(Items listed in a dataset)
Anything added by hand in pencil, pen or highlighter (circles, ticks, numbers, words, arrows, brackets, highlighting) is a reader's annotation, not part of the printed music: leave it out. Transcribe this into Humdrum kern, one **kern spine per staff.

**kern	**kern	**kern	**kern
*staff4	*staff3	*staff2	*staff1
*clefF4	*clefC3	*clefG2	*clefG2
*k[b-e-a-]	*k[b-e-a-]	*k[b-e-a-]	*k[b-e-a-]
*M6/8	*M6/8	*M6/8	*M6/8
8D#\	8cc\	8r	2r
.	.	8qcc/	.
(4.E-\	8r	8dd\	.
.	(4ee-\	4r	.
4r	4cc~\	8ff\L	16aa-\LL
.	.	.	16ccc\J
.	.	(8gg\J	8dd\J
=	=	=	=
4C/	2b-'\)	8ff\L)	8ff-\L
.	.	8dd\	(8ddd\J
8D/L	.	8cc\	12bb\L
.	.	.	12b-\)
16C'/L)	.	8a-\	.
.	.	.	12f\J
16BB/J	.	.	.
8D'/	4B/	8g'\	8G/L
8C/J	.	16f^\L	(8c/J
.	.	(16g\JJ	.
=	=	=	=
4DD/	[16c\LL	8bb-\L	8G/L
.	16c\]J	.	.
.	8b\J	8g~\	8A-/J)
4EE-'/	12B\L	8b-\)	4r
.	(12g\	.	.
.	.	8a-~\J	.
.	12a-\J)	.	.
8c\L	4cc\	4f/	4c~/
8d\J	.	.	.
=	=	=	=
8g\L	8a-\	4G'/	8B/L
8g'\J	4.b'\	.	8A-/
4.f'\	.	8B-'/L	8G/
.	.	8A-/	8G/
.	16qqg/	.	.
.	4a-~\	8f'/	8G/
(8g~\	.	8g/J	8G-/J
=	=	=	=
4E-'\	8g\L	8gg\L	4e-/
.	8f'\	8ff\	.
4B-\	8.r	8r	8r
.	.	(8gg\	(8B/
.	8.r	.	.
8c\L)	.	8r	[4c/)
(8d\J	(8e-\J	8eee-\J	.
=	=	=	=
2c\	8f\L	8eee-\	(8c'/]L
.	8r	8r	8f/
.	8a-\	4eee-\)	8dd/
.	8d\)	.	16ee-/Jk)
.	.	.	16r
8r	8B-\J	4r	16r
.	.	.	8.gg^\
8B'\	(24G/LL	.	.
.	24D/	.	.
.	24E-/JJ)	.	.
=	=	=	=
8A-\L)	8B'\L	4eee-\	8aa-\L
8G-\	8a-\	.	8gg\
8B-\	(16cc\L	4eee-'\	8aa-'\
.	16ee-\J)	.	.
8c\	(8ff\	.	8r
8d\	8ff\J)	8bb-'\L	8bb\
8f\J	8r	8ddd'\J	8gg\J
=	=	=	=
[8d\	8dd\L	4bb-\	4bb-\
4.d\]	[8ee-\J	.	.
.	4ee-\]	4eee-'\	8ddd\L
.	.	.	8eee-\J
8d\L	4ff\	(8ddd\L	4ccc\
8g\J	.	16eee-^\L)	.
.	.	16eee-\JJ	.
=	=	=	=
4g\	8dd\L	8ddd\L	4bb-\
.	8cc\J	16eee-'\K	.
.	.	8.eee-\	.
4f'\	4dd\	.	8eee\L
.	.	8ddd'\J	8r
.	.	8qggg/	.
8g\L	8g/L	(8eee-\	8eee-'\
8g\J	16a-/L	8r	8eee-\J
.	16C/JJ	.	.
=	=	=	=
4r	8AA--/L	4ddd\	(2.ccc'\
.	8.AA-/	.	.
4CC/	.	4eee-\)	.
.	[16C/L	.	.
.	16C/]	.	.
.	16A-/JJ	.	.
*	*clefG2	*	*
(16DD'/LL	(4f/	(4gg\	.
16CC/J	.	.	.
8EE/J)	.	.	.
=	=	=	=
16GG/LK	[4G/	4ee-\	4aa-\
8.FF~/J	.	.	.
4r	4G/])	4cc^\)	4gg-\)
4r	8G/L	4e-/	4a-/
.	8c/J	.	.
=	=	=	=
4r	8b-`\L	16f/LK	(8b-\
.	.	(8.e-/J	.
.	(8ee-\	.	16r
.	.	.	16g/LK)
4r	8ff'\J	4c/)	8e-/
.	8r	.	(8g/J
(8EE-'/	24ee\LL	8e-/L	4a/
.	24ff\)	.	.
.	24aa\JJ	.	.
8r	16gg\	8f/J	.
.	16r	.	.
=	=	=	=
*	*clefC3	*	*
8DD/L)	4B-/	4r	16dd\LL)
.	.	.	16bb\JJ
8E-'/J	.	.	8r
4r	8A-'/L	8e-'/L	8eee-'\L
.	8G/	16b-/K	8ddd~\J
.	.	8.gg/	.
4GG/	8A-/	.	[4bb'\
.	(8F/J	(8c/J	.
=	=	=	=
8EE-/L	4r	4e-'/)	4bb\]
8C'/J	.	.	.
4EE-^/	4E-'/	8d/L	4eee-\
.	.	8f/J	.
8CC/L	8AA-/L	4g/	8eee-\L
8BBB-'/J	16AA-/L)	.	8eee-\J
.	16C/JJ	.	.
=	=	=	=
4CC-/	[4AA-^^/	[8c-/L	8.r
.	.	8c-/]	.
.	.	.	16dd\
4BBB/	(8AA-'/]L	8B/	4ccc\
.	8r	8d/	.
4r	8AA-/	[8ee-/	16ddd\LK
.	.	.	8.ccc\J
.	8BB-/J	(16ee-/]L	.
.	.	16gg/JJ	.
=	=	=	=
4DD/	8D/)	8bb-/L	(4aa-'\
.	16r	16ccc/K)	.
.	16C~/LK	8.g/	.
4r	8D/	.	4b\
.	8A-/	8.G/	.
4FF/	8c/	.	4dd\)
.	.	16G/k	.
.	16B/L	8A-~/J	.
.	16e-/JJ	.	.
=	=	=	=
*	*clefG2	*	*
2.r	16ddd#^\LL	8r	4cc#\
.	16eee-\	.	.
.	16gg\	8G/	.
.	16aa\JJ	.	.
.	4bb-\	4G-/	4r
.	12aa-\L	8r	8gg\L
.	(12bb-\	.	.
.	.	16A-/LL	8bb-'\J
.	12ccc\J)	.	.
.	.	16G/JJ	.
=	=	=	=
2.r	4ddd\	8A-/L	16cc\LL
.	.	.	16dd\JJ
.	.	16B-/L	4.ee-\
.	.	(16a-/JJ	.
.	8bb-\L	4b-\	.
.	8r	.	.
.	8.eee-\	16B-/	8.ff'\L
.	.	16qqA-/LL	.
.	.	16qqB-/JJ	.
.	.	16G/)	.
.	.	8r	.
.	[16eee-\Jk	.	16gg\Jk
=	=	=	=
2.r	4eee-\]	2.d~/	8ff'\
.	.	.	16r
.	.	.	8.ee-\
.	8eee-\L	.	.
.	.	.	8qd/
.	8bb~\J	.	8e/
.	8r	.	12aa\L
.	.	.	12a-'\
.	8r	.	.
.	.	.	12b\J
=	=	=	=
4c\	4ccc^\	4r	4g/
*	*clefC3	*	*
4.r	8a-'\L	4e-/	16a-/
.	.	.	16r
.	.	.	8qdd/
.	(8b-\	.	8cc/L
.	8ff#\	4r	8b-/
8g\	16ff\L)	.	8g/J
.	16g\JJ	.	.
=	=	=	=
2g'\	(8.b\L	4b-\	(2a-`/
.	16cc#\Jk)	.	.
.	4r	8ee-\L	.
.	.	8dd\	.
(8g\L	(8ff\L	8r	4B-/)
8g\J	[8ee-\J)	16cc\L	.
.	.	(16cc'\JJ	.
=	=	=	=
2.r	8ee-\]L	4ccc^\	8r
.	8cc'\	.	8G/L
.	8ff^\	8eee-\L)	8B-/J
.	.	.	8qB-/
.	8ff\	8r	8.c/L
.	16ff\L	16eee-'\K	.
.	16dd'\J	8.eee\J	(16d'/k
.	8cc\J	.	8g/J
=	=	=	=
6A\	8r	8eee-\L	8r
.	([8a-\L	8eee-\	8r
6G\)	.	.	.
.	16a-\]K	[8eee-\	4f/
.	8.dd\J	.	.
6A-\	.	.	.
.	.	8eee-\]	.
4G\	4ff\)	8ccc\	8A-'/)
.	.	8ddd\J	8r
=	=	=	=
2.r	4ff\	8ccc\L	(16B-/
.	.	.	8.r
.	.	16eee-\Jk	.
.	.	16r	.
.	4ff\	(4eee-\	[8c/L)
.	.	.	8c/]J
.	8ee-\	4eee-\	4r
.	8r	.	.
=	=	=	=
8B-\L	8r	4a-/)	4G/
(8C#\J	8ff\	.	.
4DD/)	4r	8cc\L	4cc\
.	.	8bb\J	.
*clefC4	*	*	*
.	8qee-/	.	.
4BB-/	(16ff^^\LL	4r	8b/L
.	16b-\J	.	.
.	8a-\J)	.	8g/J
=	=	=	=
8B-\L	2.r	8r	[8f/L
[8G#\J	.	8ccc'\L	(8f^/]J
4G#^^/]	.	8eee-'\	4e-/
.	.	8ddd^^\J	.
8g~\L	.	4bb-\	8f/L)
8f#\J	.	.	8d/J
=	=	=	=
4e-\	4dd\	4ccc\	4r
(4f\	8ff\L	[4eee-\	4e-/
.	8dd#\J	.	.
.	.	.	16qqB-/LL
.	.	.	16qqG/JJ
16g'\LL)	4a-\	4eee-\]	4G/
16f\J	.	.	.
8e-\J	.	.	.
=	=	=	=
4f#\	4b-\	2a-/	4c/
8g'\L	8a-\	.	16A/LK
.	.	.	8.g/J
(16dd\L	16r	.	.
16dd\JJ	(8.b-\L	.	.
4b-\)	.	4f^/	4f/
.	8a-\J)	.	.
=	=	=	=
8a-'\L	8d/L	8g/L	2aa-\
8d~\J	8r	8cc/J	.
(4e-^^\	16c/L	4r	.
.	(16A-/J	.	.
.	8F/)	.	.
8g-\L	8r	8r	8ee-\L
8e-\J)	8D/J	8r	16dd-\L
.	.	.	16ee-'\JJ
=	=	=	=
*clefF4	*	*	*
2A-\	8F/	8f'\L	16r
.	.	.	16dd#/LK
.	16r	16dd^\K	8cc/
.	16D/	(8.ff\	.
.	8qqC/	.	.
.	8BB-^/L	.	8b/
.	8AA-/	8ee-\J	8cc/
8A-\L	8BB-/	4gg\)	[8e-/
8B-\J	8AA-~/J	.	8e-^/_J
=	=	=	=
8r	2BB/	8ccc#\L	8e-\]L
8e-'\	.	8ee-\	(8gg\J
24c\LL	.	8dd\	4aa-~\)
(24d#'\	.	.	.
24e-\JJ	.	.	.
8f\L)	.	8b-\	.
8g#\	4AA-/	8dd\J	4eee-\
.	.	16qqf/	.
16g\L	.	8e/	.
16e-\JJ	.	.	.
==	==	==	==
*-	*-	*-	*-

Work to be completed >> Extract every line of the records above that contains the string "kern". Matching is case-sensitive.

Full answer >>
Anything added by hand in pencil, pen or highlighter (circles, ticks, numbers, words, arrows, brackets, highlighting) is a reader's annotation, not part of the printed music: leave it out. Transcribe this into Humdrum kern, one **kern spine per staff.
**kern	**kern	**kern	**kern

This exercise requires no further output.